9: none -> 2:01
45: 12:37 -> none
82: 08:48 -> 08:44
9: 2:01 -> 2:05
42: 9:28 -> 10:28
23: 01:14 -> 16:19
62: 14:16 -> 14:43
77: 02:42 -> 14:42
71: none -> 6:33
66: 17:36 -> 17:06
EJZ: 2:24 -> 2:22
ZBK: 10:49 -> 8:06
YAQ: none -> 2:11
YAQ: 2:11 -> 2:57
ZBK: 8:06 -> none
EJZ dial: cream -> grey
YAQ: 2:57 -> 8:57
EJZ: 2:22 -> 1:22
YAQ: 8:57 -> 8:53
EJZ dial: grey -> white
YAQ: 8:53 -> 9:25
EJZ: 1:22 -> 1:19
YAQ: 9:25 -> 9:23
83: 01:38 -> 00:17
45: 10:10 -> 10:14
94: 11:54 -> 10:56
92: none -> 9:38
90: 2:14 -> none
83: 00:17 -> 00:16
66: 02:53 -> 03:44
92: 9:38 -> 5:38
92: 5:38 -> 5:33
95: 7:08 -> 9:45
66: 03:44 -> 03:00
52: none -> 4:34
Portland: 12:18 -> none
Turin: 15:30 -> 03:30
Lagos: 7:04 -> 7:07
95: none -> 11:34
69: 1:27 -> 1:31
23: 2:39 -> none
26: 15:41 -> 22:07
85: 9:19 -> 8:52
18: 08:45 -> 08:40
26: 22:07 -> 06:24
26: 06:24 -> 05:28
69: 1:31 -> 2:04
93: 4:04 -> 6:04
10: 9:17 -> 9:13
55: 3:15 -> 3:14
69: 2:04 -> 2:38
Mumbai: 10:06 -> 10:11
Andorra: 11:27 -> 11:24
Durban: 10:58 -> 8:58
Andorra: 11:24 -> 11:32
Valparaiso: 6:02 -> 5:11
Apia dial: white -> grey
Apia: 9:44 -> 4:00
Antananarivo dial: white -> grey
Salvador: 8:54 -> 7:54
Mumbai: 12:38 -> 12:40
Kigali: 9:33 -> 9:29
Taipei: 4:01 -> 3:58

•••••

** GOAL **
Reproduce every line of the listing above, character for character.

** SOLUTION **
9: none -> 2:01
45: 12:37 -> none
82: 08:48 -> 08:44
9: 2:01 -> 2:05
42: 9:28 -> 10:28
23: 01:14 -> 16:19
62: 14:16 -> 14:43
77: 02:42 -> 14:42
71: none -> 6:33
66: 17:36 -> 17:06
EJZ: 2:24 -> 2:22
ZBK: 10:49 -> 8:06
YAQ: none -> 2:11
YAQ: 2:11 -> 2:57
ZBK: 8:06 -> none
EJZ dial: cream -> grey
YAQ: 2:57 -> 8:57
EJZ: 2:22 -> 1:22
YAQ: 8:57 -> 8:53
EJZ dial: grey -> white
YAQ: 8:53 -> 9:25
EJZ: 1:22 -> 1:19
YAQ: 9:25 -> 9:23
83: 01:38 -> 00:17
45: 10:10 -> 10:14
94: 11:54 -> 10:56
92: none -> 9:38
90: 2:14 -> none
83: 00:17 -> 00:16
66: 02:53 -> 03:44
92: 9:38 -> 5:38
92: 5:38 -> 5:33
95: 7:08 -> 9:45
66: 03:44 -> 03:00
52: none -> 4:34
Portland: 12:18 -> none
Turin: 15:30 -> 03:30
Lagos: 7:04 -> 7:07
95: none -> 11:34
69: 1:27 -> 1:31
23: 2:39 -> none
26: 15:41 -> 22:07
85: 9:19 -> 8:52
18: 08:45 -> 08:40
26: 22:07 -> 06:24
26: 06:24 -> 05:28
69: 1:31 -> 2:04
93: 4:04 -> 6:04
10: 9:17 -> 9:13
55: 3:15 -> 3:14
69: 2:04 -> 2:38
Mumbai: 10:06 -> 10:11
Andorra: 11:27 -> 11:24
Durban: 10:58 -> 8:58
Andorra: 11:24 -> 11:32
Valparaiso: 6:02 -> 5:11
Apia dial: white -> grey
Apia: 9:44 -> 4:00
Antananarivo dial: white -> grey
Salvador: 8:54 -> 7:54
Mumbai: 12:38 -> 12:40
Kigali: 9:33 -> 9:29
Taipei: 4:01 -> 3:58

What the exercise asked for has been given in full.